All of the entries must be output exactly as they are.

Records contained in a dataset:
>>>
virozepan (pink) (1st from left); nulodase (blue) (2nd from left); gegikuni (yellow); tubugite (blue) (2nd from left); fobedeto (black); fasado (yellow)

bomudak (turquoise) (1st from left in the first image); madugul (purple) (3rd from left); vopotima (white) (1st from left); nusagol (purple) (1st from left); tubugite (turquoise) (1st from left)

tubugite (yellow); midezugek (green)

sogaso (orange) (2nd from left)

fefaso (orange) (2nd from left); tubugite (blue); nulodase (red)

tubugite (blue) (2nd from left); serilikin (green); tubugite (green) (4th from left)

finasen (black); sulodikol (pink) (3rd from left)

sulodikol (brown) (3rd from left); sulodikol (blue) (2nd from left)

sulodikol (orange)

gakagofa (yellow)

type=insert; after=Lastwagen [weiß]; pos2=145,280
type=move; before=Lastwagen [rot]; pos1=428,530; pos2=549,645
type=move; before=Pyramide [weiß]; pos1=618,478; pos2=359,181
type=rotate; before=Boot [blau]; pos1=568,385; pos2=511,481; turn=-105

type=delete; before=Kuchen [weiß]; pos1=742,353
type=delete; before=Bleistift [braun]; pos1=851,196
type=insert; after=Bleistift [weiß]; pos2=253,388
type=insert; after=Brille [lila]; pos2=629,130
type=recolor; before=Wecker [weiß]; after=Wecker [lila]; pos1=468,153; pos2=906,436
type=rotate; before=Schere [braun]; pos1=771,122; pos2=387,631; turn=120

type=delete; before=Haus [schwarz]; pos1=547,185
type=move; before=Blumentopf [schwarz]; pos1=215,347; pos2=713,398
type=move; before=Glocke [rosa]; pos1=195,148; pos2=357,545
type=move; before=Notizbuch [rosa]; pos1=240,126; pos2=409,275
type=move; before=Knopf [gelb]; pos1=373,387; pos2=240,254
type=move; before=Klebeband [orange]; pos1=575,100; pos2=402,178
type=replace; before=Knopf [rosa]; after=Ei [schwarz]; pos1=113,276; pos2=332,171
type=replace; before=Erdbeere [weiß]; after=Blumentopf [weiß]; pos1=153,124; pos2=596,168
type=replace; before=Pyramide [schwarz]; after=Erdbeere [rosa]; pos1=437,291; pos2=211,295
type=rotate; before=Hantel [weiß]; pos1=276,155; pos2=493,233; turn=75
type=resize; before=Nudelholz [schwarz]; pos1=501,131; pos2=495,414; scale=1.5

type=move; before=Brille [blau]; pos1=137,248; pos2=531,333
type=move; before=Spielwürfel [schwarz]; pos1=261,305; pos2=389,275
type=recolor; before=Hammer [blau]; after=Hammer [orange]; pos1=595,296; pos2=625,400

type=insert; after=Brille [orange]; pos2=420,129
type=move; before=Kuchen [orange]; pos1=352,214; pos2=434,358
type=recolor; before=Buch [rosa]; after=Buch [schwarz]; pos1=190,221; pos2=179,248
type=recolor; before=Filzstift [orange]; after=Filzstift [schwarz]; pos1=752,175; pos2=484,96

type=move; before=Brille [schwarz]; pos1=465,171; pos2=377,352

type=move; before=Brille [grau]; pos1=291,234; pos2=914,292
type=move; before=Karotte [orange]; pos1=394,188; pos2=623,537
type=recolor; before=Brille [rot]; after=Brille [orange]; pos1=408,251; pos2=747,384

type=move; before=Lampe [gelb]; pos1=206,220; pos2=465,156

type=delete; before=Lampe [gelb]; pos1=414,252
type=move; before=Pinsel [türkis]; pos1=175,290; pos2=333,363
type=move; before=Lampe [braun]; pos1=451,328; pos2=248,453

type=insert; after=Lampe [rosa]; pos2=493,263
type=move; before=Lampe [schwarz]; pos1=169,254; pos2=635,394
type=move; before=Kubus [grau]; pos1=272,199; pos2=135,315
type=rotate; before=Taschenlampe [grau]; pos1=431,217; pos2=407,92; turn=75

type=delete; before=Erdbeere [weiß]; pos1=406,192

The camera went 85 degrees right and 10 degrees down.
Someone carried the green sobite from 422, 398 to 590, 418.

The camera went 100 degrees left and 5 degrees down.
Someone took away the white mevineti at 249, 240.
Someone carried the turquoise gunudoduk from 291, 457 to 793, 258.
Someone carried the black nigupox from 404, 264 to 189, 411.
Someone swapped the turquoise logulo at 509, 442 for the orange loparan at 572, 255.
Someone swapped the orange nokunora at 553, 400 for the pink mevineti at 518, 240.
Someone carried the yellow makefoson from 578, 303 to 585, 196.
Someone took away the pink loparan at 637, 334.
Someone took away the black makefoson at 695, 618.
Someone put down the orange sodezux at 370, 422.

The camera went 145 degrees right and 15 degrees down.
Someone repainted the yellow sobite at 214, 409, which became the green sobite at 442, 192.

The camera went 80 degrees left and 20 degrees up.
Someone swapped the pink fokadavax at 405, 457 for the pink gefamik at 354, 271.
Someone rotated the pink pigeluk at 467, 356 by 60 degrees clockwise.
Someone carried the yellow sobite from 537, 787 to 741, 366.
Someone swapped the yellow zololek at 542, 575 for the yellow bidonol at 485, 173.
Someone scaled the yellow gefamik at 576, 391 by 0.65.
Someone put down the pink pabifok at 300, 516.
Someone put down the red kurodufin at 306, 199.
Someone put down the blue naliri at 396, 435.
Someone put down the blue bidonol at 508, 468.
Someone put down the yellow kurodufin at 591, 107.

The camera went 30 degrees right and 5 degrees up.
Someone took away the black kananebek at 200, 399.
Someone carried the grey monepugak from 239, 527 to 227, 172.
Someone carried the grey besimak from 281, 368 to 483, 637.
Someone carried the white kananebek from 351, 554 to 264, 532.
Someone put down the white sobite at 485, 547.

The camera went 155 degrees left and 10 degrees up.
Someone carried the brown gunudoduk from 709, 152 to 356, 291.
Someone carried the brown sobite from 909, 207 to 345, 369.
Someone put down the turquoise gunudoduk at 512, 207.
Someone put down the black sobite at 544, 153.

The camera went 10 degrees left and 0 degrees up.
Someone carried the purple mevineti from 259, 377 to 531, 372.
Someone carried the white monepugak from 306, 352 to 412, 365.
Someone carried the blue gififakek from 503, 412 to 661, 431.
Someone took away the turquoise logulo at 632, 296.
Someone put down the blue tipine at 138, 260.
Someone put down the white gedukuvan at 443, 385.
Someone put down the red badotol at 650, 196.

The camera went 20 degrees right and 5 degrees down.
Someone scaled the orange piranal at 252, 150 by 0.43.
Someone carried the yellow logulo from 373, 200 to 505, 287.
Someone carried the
<<<
Answer below:
virozepan (pink) (1st from left); nulodase (blue) (2nd from left); gegikuni (yellow); tubugite (blue) (2nd from left); fobedeto (black); fasado (yellow)

bomudak (turquoise) (1st from left in the first image); madugul (purple) (3rd from left); vopotima (white) (1st from left); nusagol (purple) (1st from left); tubugite (turquoise) (1st from left)

tubugite (yellow); midezugek (green)

sogaso (orange) (2nd from left)

fefaso (orange) (2nd from left); tubugite (blue); nulodase (red)

tubugite (blue) (2nd from left); serilikin (green); tubugite (green) (4th from left)

finasen (black); sulodikol (pink) (3rd from left)

sulodikol (brown) (3rd from left); sulodikol (blue) (2nd from left)

sulodikol (orange)

gakagofa (yellow)

type=insert; after=Lastwagen [weiß]; pos2=145,280
type=move; before=Lastwagen [rot]; pos1=428,530; pos2=549,645
type=move; before=Pyramide [weiß]; pos1=618,478; pos2=359,181
type=rotate; before=Boot [blau]; pos1=568,385; pos2=511,481; turn=-105

type=delete; before=Kuchen [weiß]; pos1=742,353
type=delete; before=Bleistift [braun]; pos1=851,196
type=insert; after=Bleistift [weiß]; pos2=253,388
type=insert; after=Brille [lila]; pos2=629,130
type=recolor; before=Wecker [weiß]; after=Wecker [lila]; pos1=468,153; pos2=906,436
type=rotate; before=Schere [braun]; pos1=771,122; pos2=387,631; turn=120

type=delete; before=Haus [schwarz]; pos1=547,185
type=move; before=Blumentopf [schwarz]; pos1=215,347; pos2=713,398
type=move; before=Glocke [rosa]; pos1=195,148; pos2=357,545
type=move; before=Notizbuch [rosa]; pos1=240,126; pos2=409,275
type=move; before=Knopf [gelb]; pos1=373,387; pos2=240,254
type=move; before=Klebeband [orange]; pos1=575,100; pos2=402,178
type=replace; before=Knopf [rosa]; after=Ei [schwarz]; pos1=113,276; pos2=332,171
type=replace; before=Erdbeere [weiß]; after=Blumentopf [weiß]; pos1=153,124; pos2=596,168
type=replace; before=Pyramide [schwarz]; after=Erdbeere [rosa]; pos1=437,291; pos2=211,295
type=rotate; before=Hantel [weiß]; pos1=276,155; pos2=493,233; turn=75
type=resize; before=Nudelholz [schwarz]; pos1=501,131; pos2=495,414; scale=1.5

type=move; before=Brille [blau]; pos1=137,248; pos2=531,333
type=move; before=Spielwürfel [schwarz]; pos1=261,305; pos2=389,275
type=recolor; before=Hammer [blau]; after=Hammer [orange]; pos1=595,296; pos2=625,400

type=insert; after=Brille [orange]; pos2=420,129
type=move; before=Kuchen [orange]; pos1=352,214; pos2=434,358
type=recolor; before=Buch [rosa]; after=Buch [schwarz]; pos1=190,221; pos2=179,248
type=recolor; before=Filzstift [orange]; after=Filzstift [schwarz]; pos1=752,175; pos2=484,96

type=move; before=Brille [schwarz]; pos1=465,171; pos2=377,352

type=move; before=Brille [grau]; pos1=291,234; pos2=914,292
type=move; before=Karotte [orange]; pos1=394,188; pos2=623,537
type=recolor; before=Brille [rot]; after=Brille [orange]; pos1=408,251; pos2=747,384

type=move; before=Lampe [gelb]; pos1=206,220; pos2=465,156

type=delete; before=Lampe [gelb]; pos1=414,252
type=move; before=Pinsel [türkis]; pos1=175,290; pos2=333,363
type=move; before=Lampe [braun]; pos1=451,328; pos2=248,453

type=insert; after=Lampe [rosa]; pos2=493,263
type=move; before=Lampe [schwarz]; pos1=169,254; pos2=635,394
type=move; before=Kubus [grau]; pos1=272,199; pos2=135,315
type=rotate; before=Taschenlampe [grau]; pos1=431,217; pos2=407,92; turn=75

type=delete; before=Erdbeere [weiß]; pos1=406,192

The camera went 85 degrees right and 10 degrees down.
Someone carried the green sobite from 422, 398 to 590, 418.

The camera went 100 degrees left and 5 degrees down.
Someone took away the white mevineti at 249, 240.
Someone carried the turquoise gunudoduk from 291, 457 to 793, 258.
Someone carried the black nigupox from 404, 264 to 189, 411.
Someone swapped the turquoise logulo at 509, 442 for the orange loparan at 572, 255.
Someone swapped the orange nokunora at 553, 400 for the pink mevineti at 518, 240.
Someone carried the yellow makefoson from 578, 303 to 585, 196.
Someone took away the pink loparan at 637, 334.
Someone took away the black makefoson at 695, 618.
Someone put down the orange sodezux at 370, 422.

The camera went 145 degrees right and 15 degrees down.
Someone repainted the yellow sobite at 214, 409, which became the green sobite at 442, 192.

The camera went 80 degrees left and 20 degrees up.
Someone swapped the pink fokadavax at 405, 457 for the pink gefamik at 354, 271.
Someone rotated the pink pigeluk at 467, 356 by 60 degrees clockwise.
Someone carried the yellow sobite from 537, 787 to 741, 366.
Someone swapped the yellow zololek at 542, 575 for the yellow bidonol at 485, 173.
Someone scaled the yellow gefamik at 576, 391 by 0.65.
Someone put down the pink pabifok at 300, 516.
Someone put down the red kurodufin at 306, 199.
Someone put down the blue naliri at 396, 435.
Someone put down the blue bidonol at 508, 468.
Someone put down the yellow kurodufin at 591, 107.

The camera went 30 degrees right and 5 degrees up.
Someone took away the black kananebek at 200, 399.
Someone carried the grey monepugak from 239, 527 to 227, 172.
Someone carried the grey besimak from 281, 368 to 483, 637.
Someone carried the white kananebek from 351, 554 to 264, 532.
Someone put down the white sobite at 485, 547.

The camera went 155 degrees left and 10 degrees up.
Someone carried the brown gunudoduk from 709, 152 to 356, 291.
Someone carried the brown sobite from 909, 207 to 345, 369.
Someone put down the turquoise gunudoduk at 512, 207.
Someone put down the black sobite at 544, 153.

The camera went 10 degrees left and 0 degrees up.
Someone carried the purple mevineti from 259, 377 to 531, 372.
Someone carried the white monepugak from 306, 352 to 412, 365.
Someone carried the blue gififakek from 503, 412 to 661, 431.
Someone took away the turquoise logulo at 632, 296.
Someone put down the blue tipine at 138, 260.
Someone put down the white gedukuvan at 443, 385.
Someone put down the red badotol at 650, 196.

The camera went 20 degrees right and 5 degrees down.
Someone scaled the orange piranal at 252, 150 by 0.43.
Someone carried the yellow logulo from 373, 200 to 505, 287.
Someone carried the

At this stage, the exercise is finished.